___ Material supplied ___

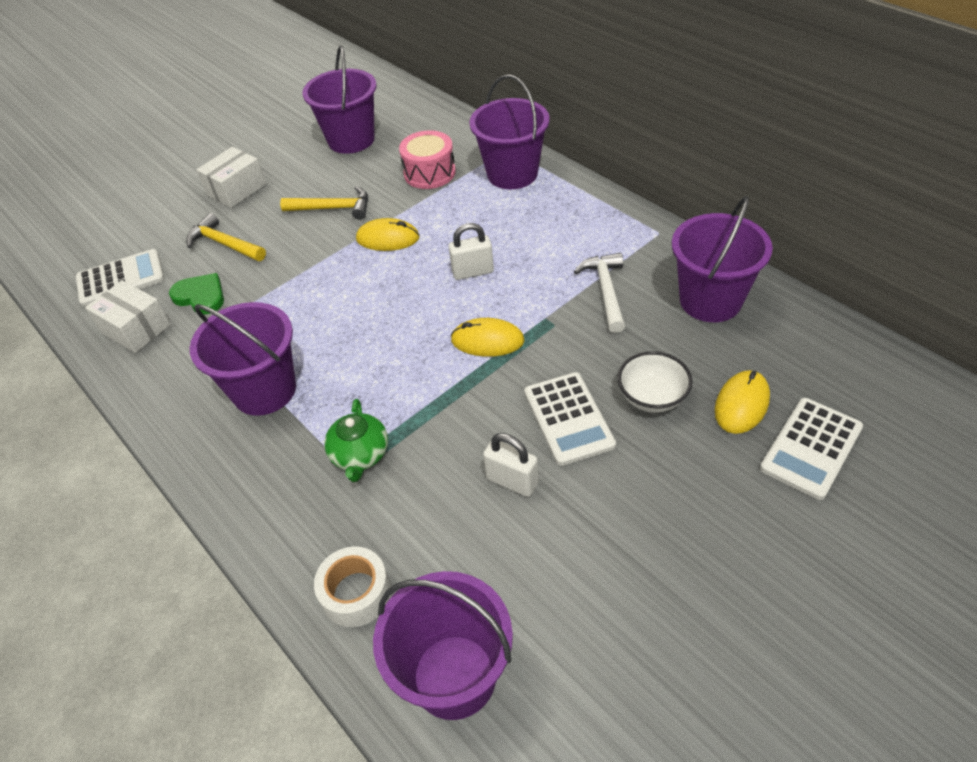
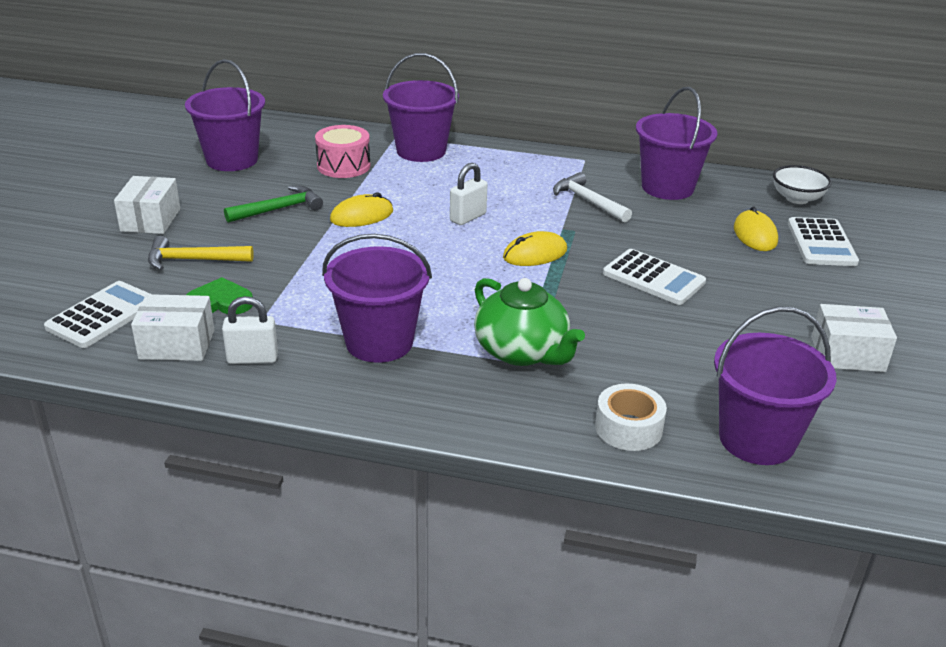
camera: 40 degrees left, 15 degrees down
(333, 208) = (279, 209): yellow hammer -> green hammer
(360, 455) = (522, 351): green teapot -> green teapot, size x1.53
(512, 481) = (659, 324): white padlock -> white padlock (252, 358)
(652, 397) = (695, 249): white bowl -> white bowl (797, 198)
(668, 620) = (847, 354): none -> white box

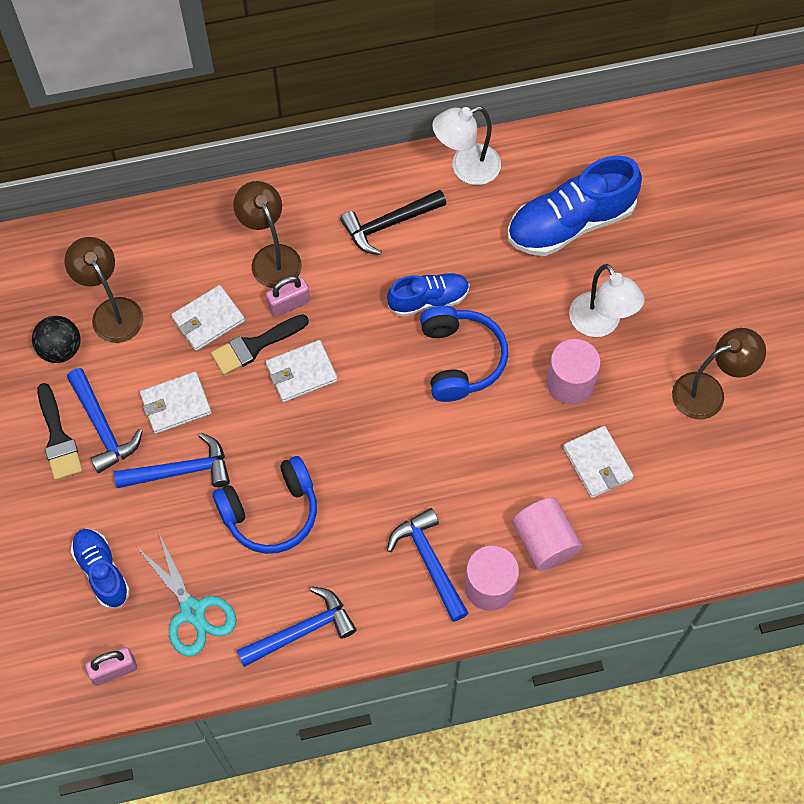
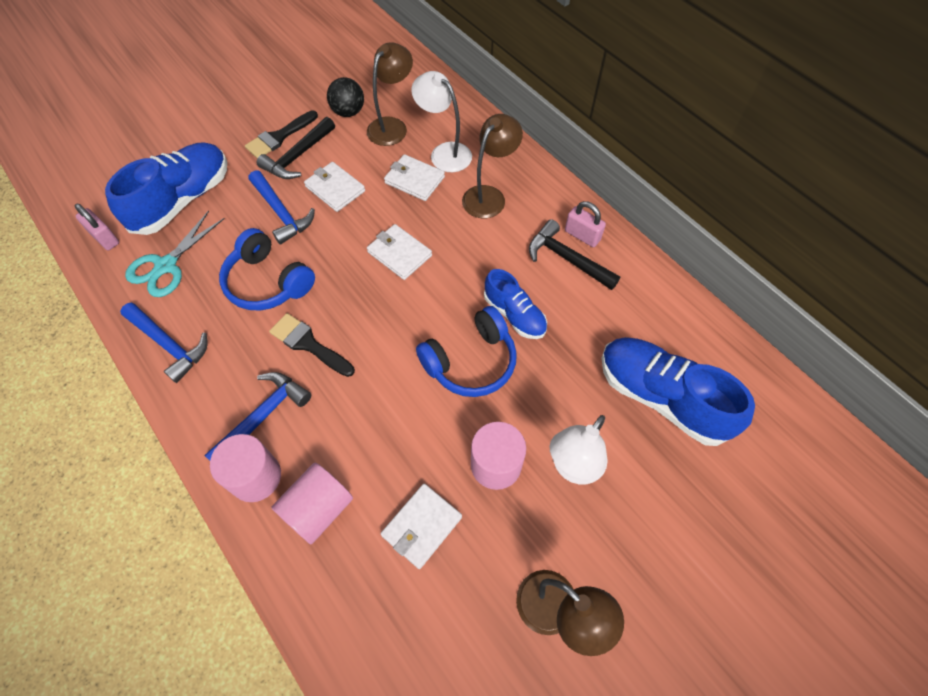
camera: 65 degrees right, 5 degrees down
(102, 427) = (298, 156): blue hammer -> black hammer
(102, 571) = (183, 200): blue shoe -> blue shoe, size x1.72
(254, 346) = (407, 215): black brush -> black brush (308, 344)
(289, 304) = (455, 222): pink padlock -> pink padlock (582, 235)
(466, 168) = (657, 292): white lamp -> white lamp (444, 152)

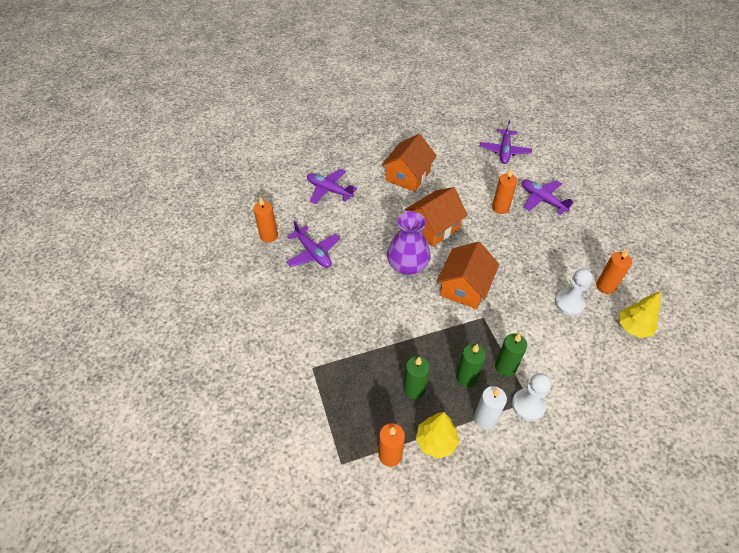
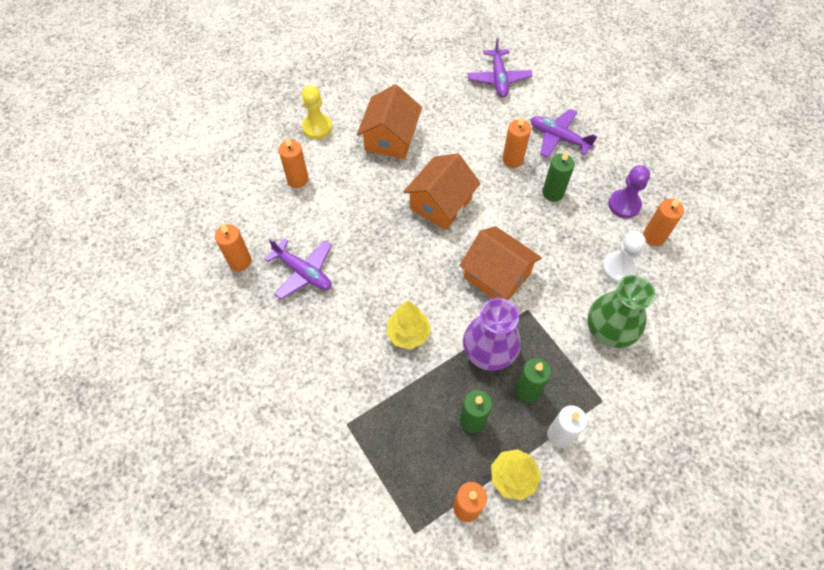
camera: 15 degrees left, 10 degrees up
(329, 190) = (298, 179): purple plane -> orange candle
(355, 159) = (317, 127): none -> yellow pawn
(407, 265) = (422, 262): purple vase -> purple vase (489, 351)
(464, 287) = (497, 275): orange house -> orange house turned 60 degrees counterclockwise
(505, 367) = (567, 366): green candle -> green candle (553, 193)
(528, 405) = (602, 406): white pawn -> none
(549, 348) = (609, 329): none -> green vase
(585, 258) = (624, 204): none -> purple pawn
(633, 328) = (693, 282): yellow tree -> yellow tree (408, 333)

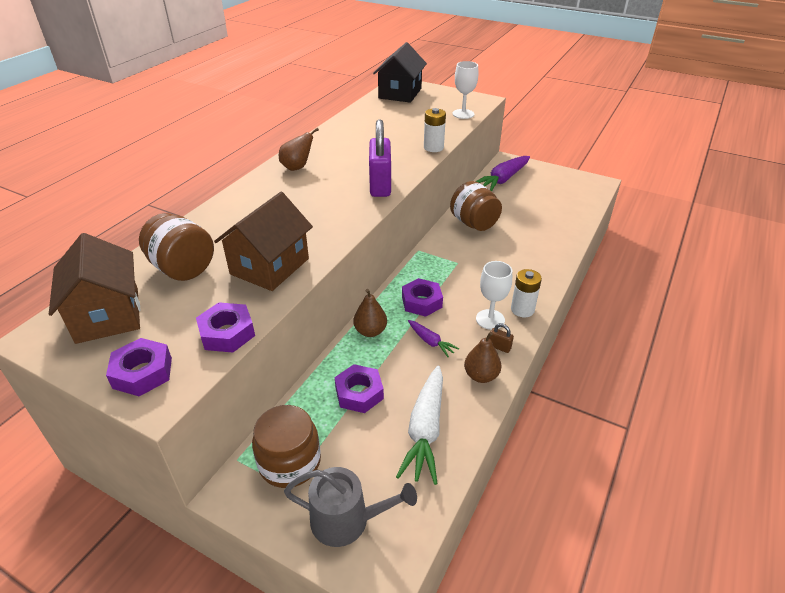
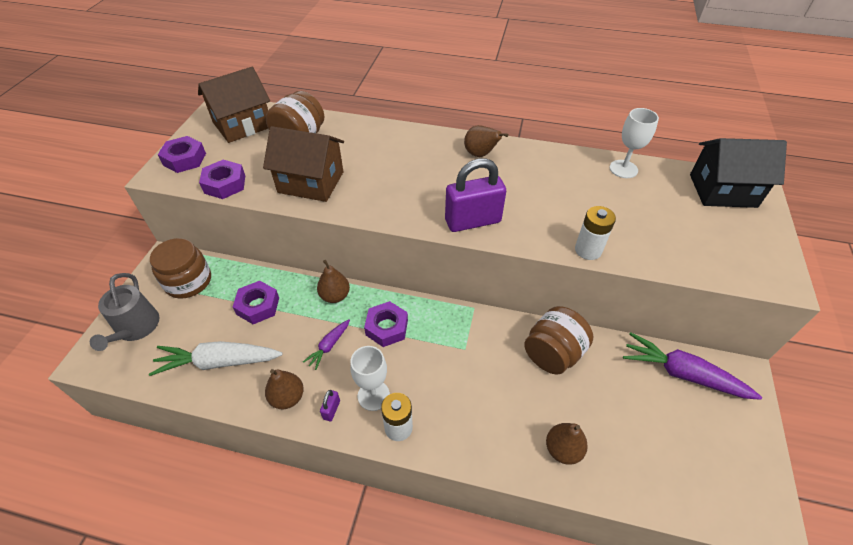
camera: 75 degrees right, 10 degrees up
(463, 114) = (711, 265): white goblet -> white goblet (623, 169)
(499, 347) = (331, 410): brown padlock -> purple padlock
(549, 237) = (562, 449): none -> brown pear

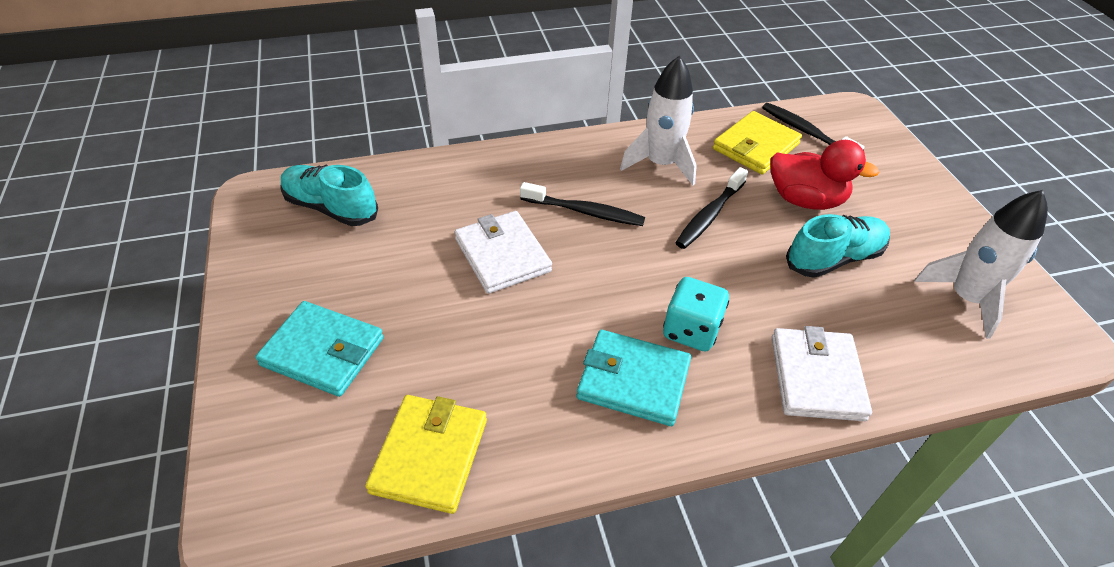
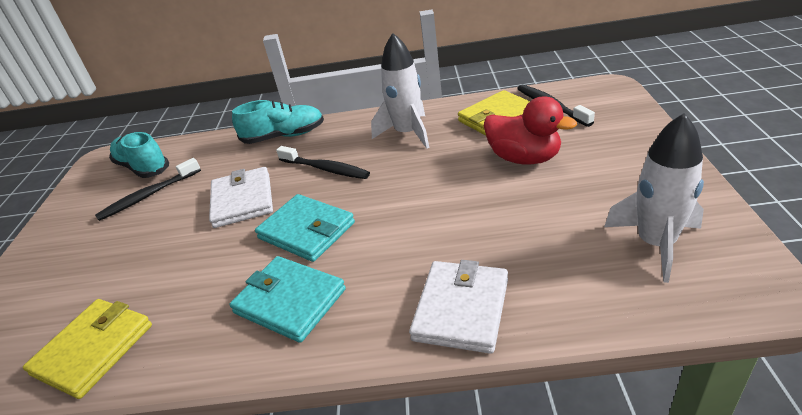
camera: 20 degrees right, 10 degrees down
(323, 351) = (72, 266): turquoise wallet -> turquoise wallet (306, 231)
(691, 330) = (363, 262): turquoise dice -> none
(709, 215) = (429, 171): black toothbrush -> black toothbrush (148, 196)
(834, 258) = (529, 206): turquoise shoe -> turquoise shoe (284, 136)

___

### Your task:
Print from the line containing "camera: 65 degrees right, 5 degrees down" through the line containing "(407, 265) = (422, 262): purple" in the data above, exactly as the lines stand, and omit every picture.

### Response:
camera: 65 degrees right, 5 degrees down
(102, 427) = (298, 156): blue hammer -> black hammer
(102, 571) = (183, 200): blue shoe -> blue shoe, size x1.72
(254, 346) = (407, 215): black brush -> black brush (308, 344)
(289, 304) = (455, 222): pink padlock -> pink padlock (582, 235)
(466, 168) = (657, 292): white lamp -> white lamp (444, 152)

camera: 15 degrees left, 10 degrees up
(329, 190) = (298, 179): purple plane -> orange candle
(355, 159) = (317, 127): none -> yellow pawn
(407, 265) = (422, 262): purple vase -> purple vase (489, 351)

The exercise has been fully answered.